* [Problem to solve] A complete answer lists every line of the material where the string "arrow" occurs.

* [Data shown]
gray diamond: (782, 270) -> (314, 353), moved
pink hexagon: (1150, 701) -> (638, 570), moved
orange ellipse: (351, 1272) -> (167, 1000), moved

==

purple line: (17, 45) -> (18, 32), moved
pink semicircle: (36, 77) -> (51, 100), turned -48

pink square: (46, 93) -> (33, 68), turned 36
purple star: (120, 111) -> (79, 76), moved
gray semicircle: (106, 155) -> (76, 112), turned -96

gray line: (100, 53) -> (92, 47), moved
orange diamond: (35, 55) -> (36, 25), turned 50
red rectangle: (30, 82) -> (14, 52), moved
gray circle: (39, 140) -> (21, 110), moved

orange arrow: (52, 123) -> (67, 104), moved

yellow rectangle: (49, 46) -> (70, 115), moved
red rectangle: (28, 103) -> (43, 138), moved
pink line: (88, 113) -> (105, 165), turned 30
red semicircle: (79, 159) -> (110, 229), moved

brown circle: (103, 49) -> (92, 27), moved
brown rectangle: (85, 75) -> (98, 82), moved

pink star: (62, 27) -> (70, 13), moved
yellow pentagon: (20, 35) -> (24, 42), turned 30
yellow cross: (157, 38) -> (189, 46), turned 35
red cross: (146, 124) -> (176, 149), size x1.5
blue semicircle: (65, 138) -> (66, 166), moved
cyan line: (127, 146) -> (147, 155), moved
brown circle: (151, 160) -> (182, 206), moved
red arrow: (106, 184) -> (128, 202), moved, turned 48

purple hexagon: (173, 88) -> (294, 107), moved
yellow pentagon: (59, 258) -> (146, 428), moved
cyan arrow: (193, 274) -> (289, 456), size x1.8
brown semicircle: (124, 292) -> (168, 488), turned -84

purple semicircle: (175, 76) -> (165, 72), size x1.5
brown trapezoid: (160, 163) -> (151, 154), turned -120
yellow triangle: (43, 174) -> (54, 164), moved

* [Exercise solution]
orange arrow: (52, 123) -> (67, 104), moved
red arrow: (106, 184) -> (128, 202), moved, turned 48
cyan arrow: (193, 274) -> (289, 456), size x1.8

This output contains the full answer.